## Requirements
Reproduce every record below word for word, with no changes.

## Data records
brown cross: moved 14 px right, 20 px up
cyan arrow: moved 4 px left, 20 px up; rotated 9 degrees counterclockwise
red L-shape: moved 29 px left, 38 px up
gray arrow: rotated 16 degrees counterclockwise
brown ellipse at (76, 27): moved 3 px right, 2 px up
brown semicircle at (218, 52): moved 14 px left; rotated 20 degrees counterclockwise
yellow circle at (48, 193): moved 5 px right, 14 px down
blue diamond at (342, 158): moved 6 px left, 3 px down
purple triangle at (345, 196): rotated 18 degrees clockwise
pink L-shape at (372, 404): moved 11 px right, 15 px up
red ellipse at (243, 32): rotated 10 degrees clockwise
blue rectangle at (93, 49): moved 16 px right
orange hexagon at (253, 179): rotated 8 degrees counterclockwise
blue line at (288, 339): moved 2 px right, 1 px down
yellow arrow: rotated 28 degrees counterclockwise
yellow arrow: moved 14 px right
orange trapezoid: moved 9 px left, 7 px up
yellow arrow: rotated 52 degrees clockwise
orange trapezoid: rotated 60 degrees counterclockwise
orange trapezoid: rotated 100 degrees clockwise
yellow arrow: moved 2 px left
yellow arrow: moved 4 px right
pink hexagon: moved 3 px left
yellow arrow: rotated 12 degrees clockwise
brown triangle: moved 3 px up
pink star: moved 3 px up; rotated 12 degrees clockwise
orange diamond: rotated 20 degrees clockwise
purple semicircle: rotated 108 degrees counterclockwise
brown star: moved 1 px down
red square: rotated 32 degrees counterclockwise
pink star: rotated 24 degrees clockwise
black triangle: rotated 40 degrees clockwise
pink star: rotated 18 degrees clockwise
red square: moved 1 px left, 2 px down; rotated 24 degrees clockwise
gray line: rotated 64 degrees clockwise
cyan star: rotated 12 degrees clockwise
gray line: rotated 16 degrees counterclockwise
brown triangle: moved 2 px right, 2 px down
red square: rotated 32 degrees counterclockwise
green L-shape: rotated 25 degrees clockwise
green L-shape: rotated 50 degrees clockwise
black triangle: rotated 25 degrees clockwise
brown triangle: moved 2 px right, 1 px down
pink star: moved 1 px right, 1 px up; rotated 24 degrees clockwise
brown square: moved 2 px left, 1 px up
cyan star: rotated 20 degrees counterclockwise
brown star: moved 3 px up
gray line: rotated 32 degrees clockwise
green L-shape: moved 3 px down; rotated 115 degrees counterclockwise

## Full answer
brown cross: moved 14 px right, 20 px up
cyan arrow: moved 4 px left, 20 px up; rotated 9 degrees counterclockwise
red L-shape: moved 29 px left, 38 px up
gray arrow: rotated 16 degrees counterclockwise
brown ellipse at (76, 27): moved 3 px right, 2 px up
brown semicircle at (218, 52): moved 14 px left; rotated 20 degrees counterclockwise
yellow circle at (48, 193): moved 5 px right, 14 px down
blue diamond at (342, 158): moved 6 px left, 3 px down
purple triangle at (345, 196): rotated 18 degrees clockwise
pink L-shape at (372, 404): moved 11 px right, 15 px up
red ellipse at (243, 32): rotated 10 degrees clockwise
blue rectangle at (93, 49): moved 16 px right
orange hexagon at (253, 179): rotated 8 degrees counterclockwise
blue line at (288, 339): moved 2 px right, 1 px down
yellow arrow: rotated 28 degrees counterclockwise
yellow arrow: moved 14 px right
orange trapezoid: moved 9 px left, 7 px up
yellow arrow: rotated 52 degrees clockwise
orange trapezoid: rotated 60 degrees counterclockwise
orange trapezoid: rotated 100 degrees clockwise
yellow arrow: moved 2 px left
yellow arrow: moved 4 px right
pink hexagon: moved 3 px left
yellow arrow: rotated 12 degrees clockwise
brown triangle: moved 3 px up
pink star: moved 3 px up; rotated 12 degrees clockwise
orange diamond: rotated 20 degrees clockwise
purple semicircle: rotated 108 degrees counterclockwise
brown star: moved 1 px down
red square: rotated 32 degrees counterclockwise
pink star: rotated 24 degrees clockwise
black triangle: rotated 40 degrees clockwise
pink star: rotated 18 degrees clockwise
red square: moved 1 px left, 2 px down; rotated 24 degrees clockwise
gray line: rotated 64 degrees clockwise
cyan star: rotated 12 degrees clockwise
gray line: rotated 16 degrees counterclockwise
brown triangle: moved 2 px right, 2 px down
red square: rotated 32 degrees counterclockwise
green L-shape: rotated 25 degrees clockwise
green L-shape: rotated 50 degrees clockwise
black triangle: rotated 25 degrees clockwise
brown triangle: moved 2 px right, 1 px down
pink star: moved 1 px right, 1 px up; rotated 24 degrees clockwise
brown square: moved 2 px left, 1 px up
cyan star: rotated 20 degrees counterclockwise
brown star: moved 3 px up
gray line: rotated 32 degrees clockwise
green L-shape: moved 3 px down; rotated 115 degrees counterclockwise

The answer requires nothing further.